### WHAT TO DO
Retype only the lines below from the one with "purple truck: 6 -> 5" to the one with "yellow star: 10 -> 13", inclusive, skipping every image.

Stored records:

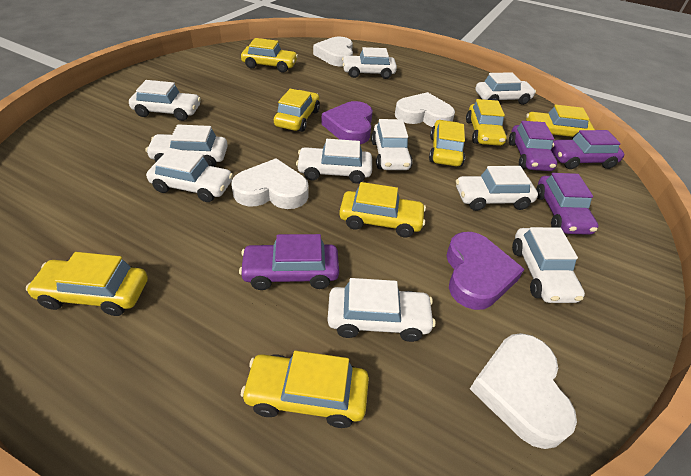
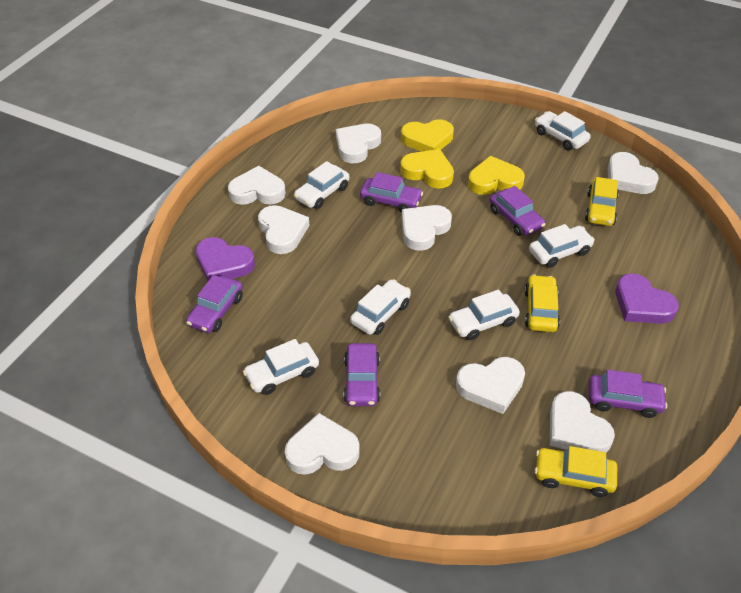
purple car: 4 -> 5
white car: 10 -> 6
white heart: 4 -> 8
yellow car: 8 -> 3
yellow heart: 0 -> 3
---
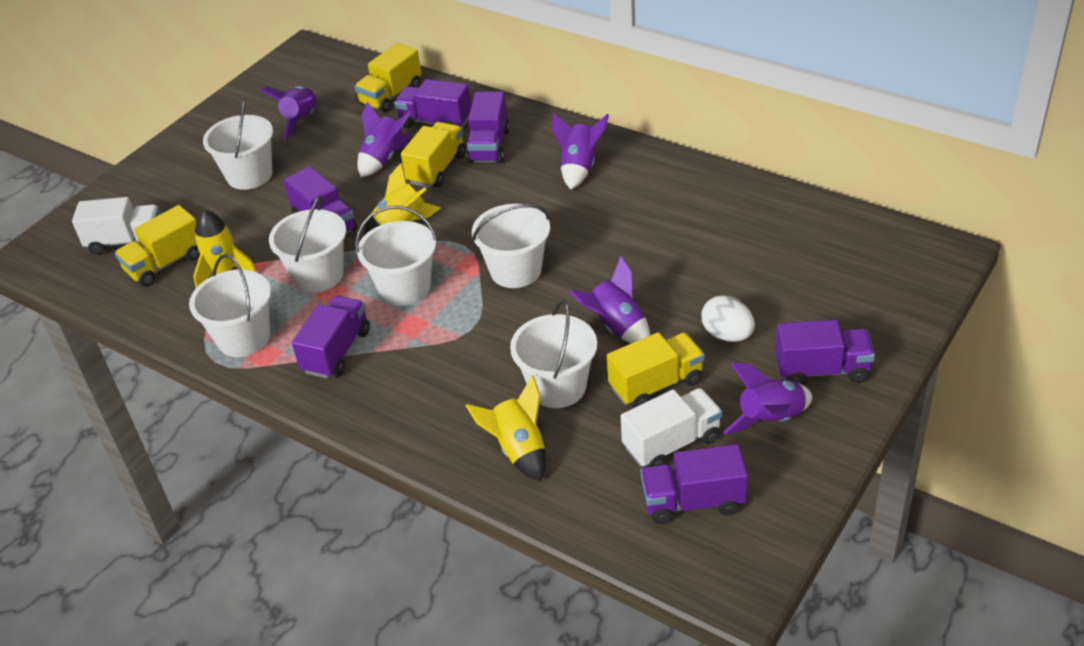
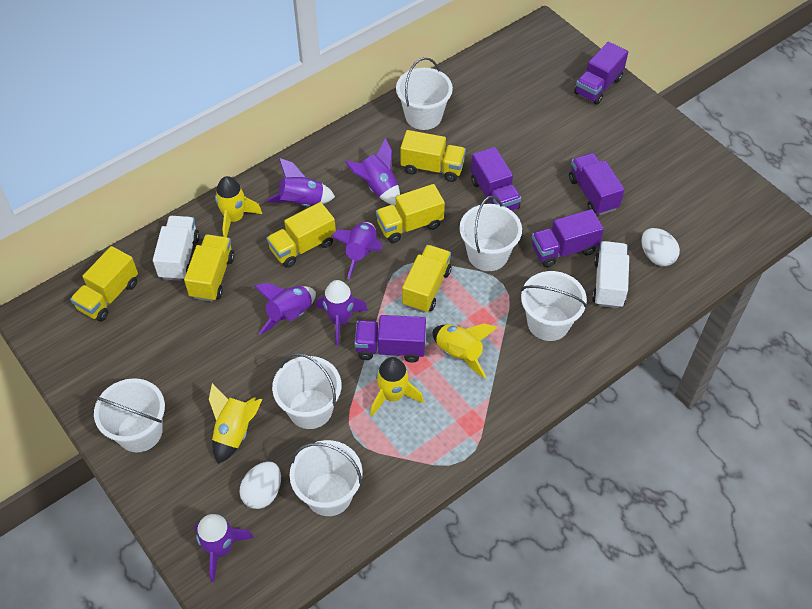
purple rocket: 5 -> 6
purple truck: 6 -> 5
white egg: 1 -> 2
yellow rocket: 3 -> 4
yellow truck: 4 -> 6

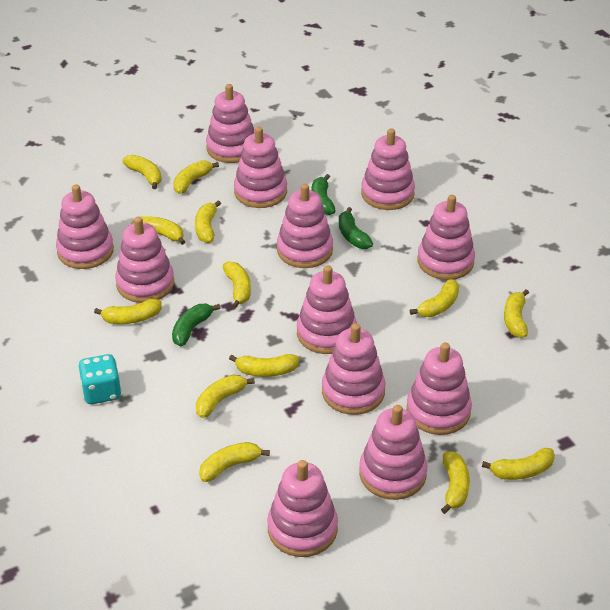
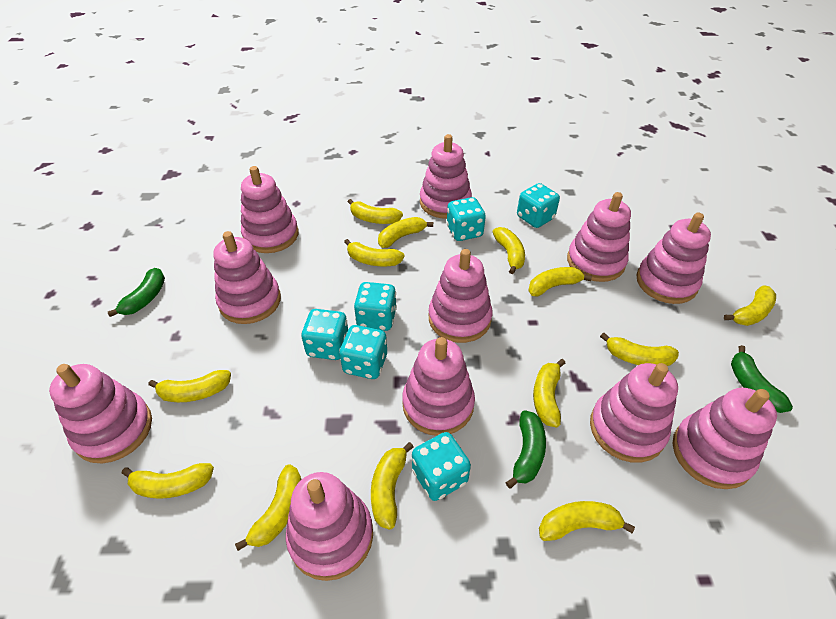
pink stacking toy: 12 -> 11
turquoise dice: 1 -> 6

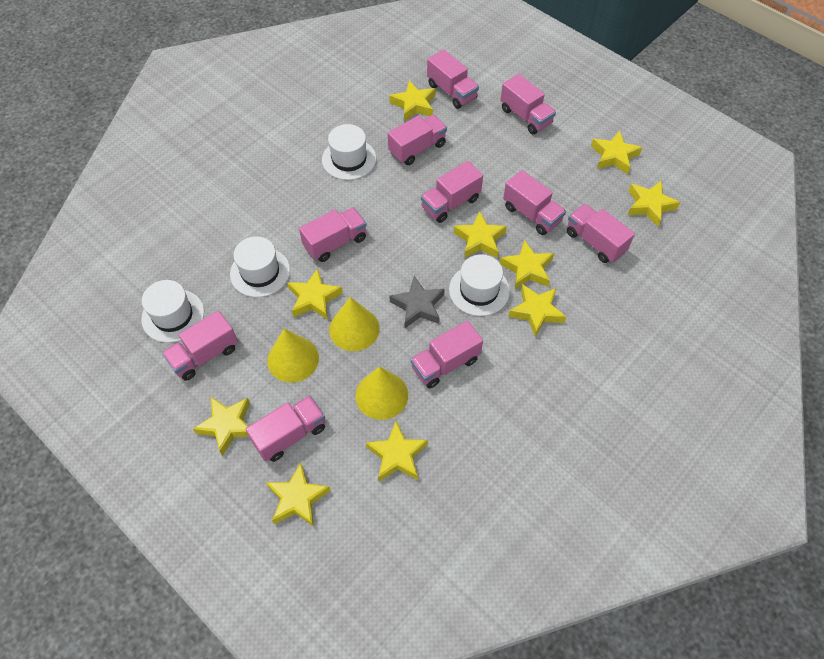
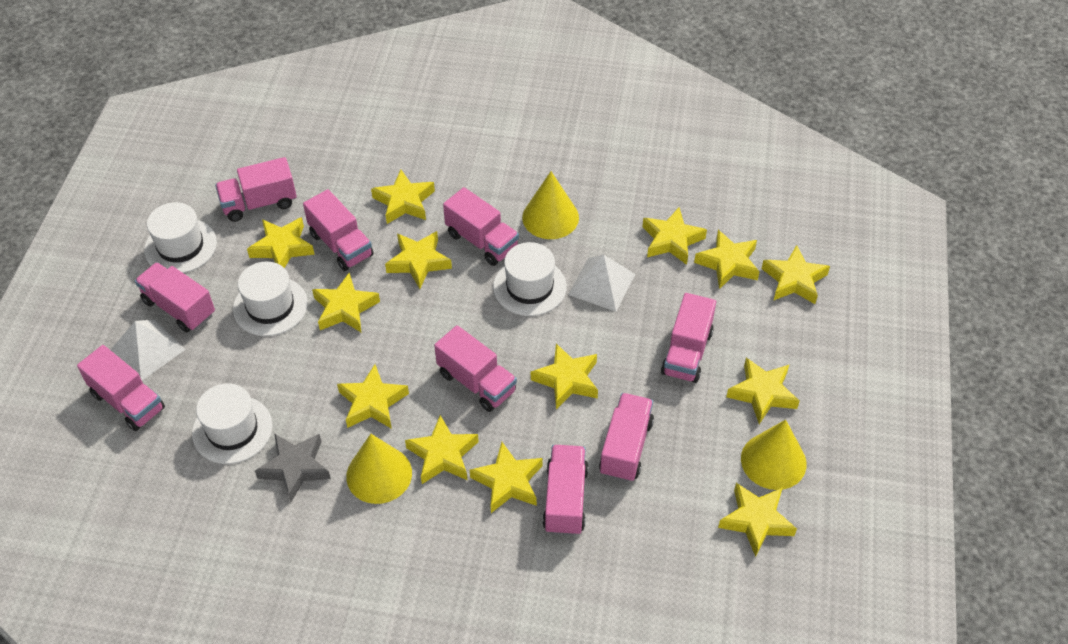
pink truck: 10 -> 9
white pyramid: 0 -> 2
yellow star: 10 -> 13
---
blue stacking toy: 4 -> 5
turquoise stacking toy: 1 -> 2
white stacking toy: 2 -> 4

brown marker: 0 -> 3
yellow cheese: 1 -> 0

### ANSWER BOX
purple truck: 6 -> 5
white egg: 1 -> 2
yellow rocket: 3 -> 4
yellow truck: 4 -> 6

pink stacking toy: 12 -> 11
turquoise dice: 1 -> 6

pink truck: 10 -> 9
white pyramid: 0 -> 2
yellow star: 10 -> 13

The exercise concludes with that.